(Saved entries)
Content starts
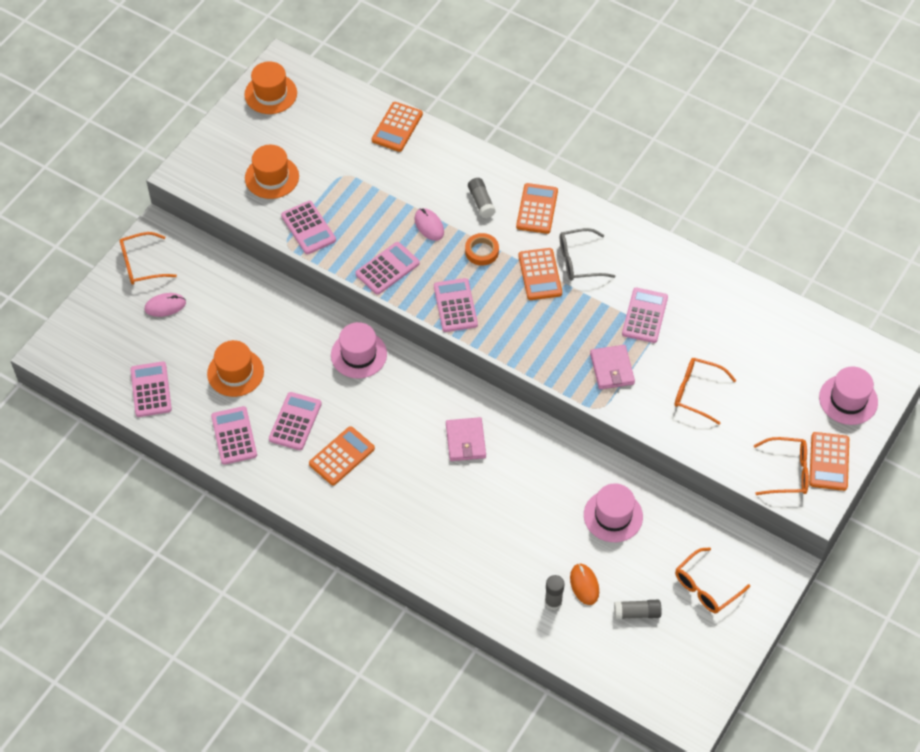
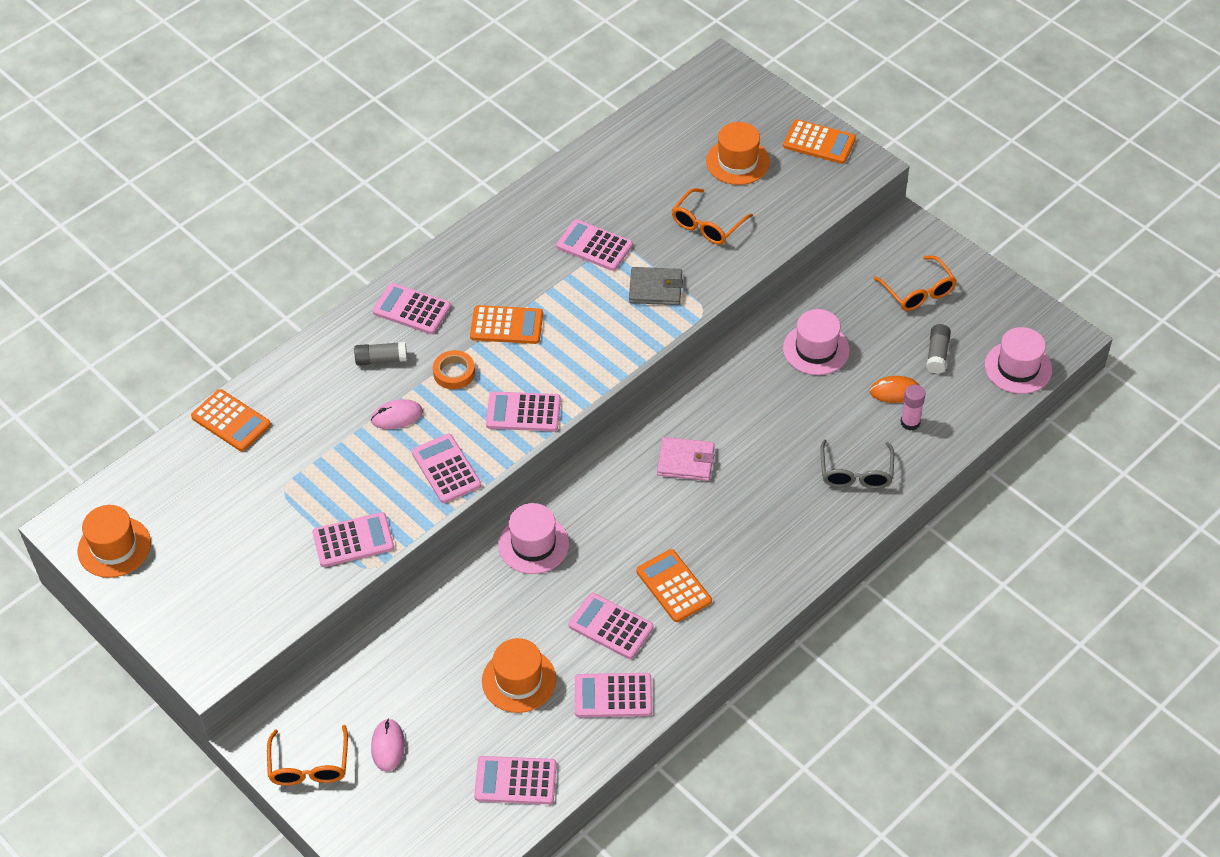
camera: 75 degrees left, 5 degrees down
(272, 177) = (255, 567): orange hat -> orange hat (737, 162)
(537, 209) = (412, 309): orange calculator -> pink calculator
(553, 602) = (910, 422): grey glue stick -> pink glue stick
(579, 261) = (500, 287): grey glasses -> grey glasses (856, 473)
(612, 369) = (655, 288): pink wallet -> grey wallet
(787, 472) = (823, 176): orange glasses -> none
(848, 399) = (749, 110): pink hat -> pink hat (1018, 367)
Content ends
> _Task objective_:
Please repeat the records above word for word, and do not include the pictures.

> _Response to this task_:
camera: 75 degrees left, 5 degrees down
(272, 177) = (255, 567): orange hat -> orange hat (737, 162)
(537, 209) = (412, 309): orange calculator -> pink calculator
(553, 602) = (910, 422): grey glue stick -> pink glue stick
(579, 261) = (500, 287): grey glasses -> grey glasses (856, 473)
(612, 369) = (655, 288): pink wallet -> grey wallet
(787, 472) = (823, 176): orange glasses -> none
(848, 399) = (749, 110): pink hat -> pink hat (1018, 367)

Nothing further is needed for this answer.